## Your goal
Copy all lines holding the word "pink" from the entries.

## Data for processing

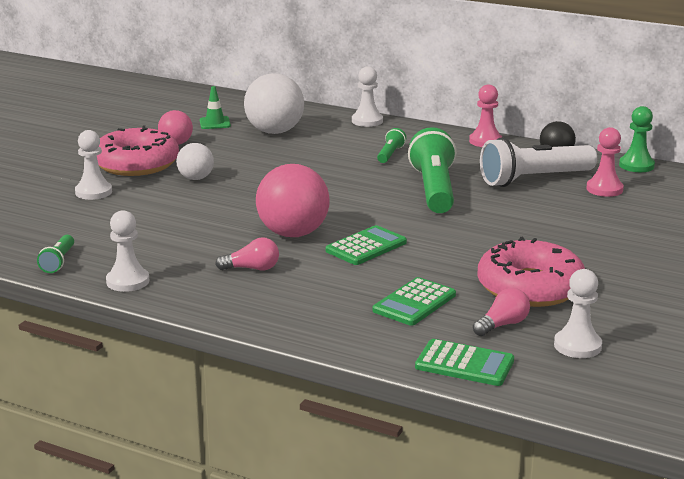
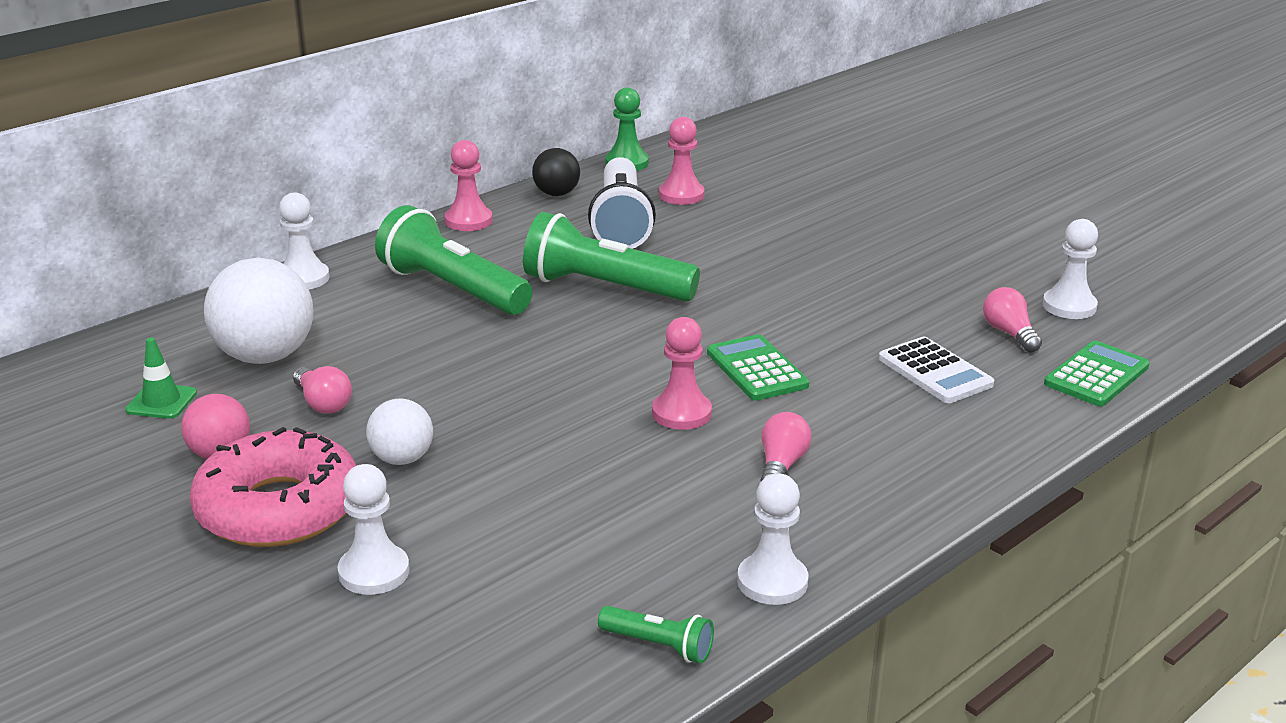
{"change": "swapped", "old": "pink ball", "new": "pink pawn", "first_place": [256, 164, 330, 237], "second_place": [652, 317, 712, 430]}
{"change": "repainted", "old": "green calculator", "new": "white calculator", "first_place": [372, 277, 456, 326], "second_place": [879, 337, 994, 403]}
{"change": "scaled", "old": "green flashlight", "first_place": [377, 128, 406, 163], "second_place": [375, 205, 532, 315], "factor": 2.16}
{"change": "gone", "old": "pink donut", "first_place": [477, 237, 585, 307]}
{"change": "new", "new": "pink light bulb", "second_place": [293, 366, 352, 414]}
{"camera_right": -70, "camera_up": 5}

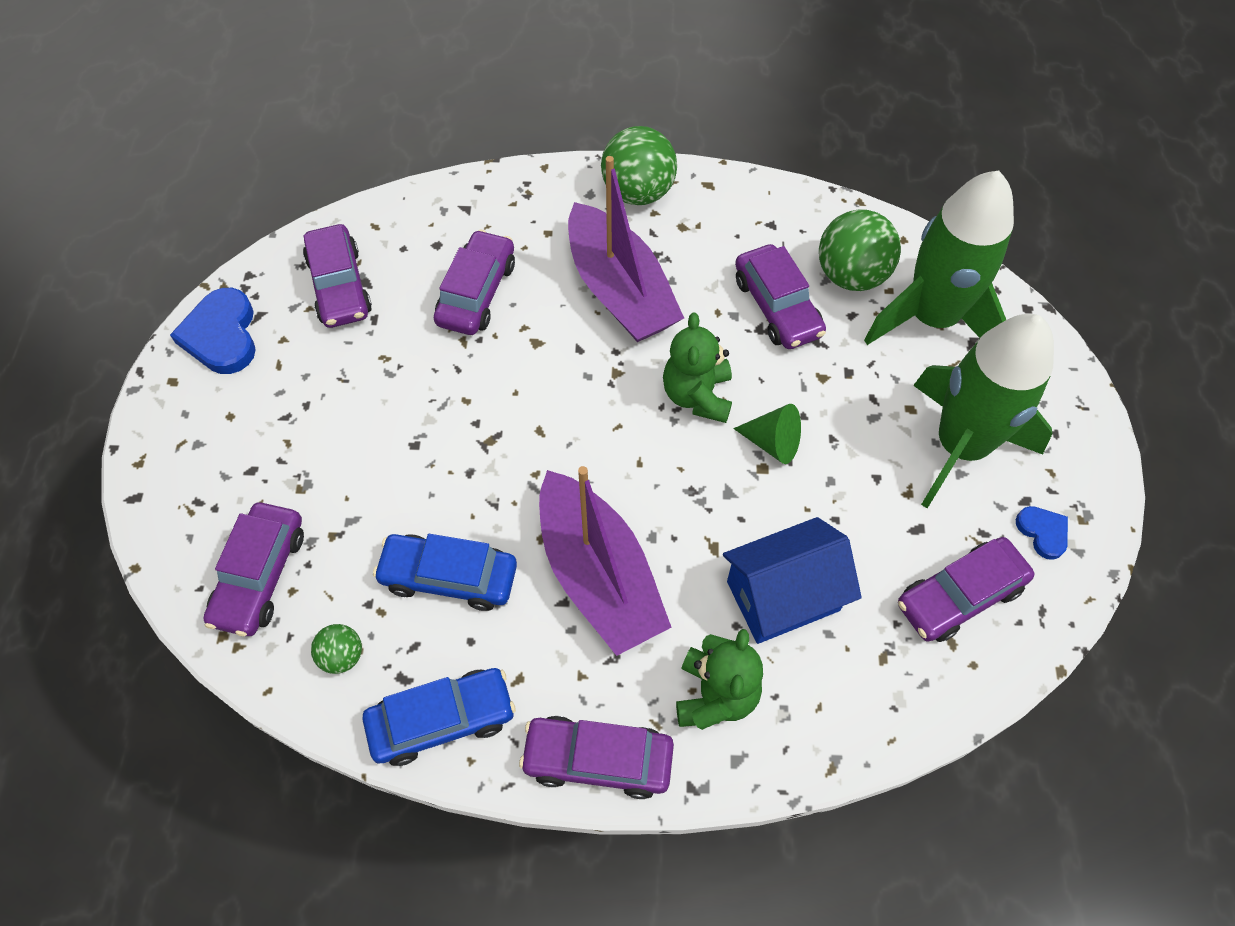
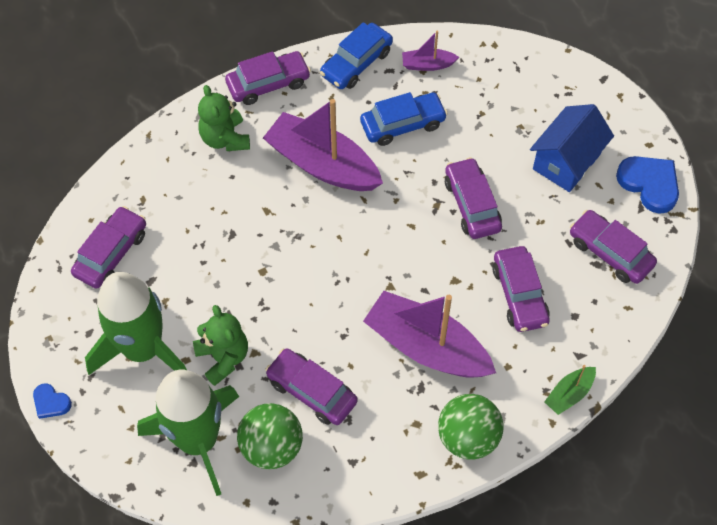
{"change": "shifted", "old": "purple car", "first_place": [203, 502, 304, 636], "second_place": [445, 157, 502, 239]}
{"change": "swapped", "old": "green ball", "new": "purple boat", "first_place": [311, 624, 362, 674], "second_place": [402, 31, 459, 71]}
{"change": "shifted", "old": "green teddy bear", "first_place": [663, 313, 732, 423], "second_place": [193, 305, 248, 386]}
{"change": "shifted", "old": "blue house", "first_place": [723, 517, 862, 644], "second_place": [530, 104, 614, 192]}
{"change": "gone", "old": "green cone", "first_place": [733, 404, 801, 464]}
{"change": "shifted", "old": "blue heart", "first_place": [1016, 506, 1068, 560], "second_place": [33, 383, 72, 419]}
{"change": "new", "new": "green boat", "second_place": [544, 365, 596, 415]}
{"camera_right": 150, "camera_up": 0}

## Output for this exercise
{"change": "swapped", "old": "pink ball", "new": "pink pawn", "first_place": [256, 164, 330, 237], "second_place": [652, 317, 712, 430]}
{"change": "gone", "old": "pink donut", "first_place": [477, 237, 585, 307]}
{"change": "new", "new": "pink light bulb", "second_place": [293, 366, 352, 414]}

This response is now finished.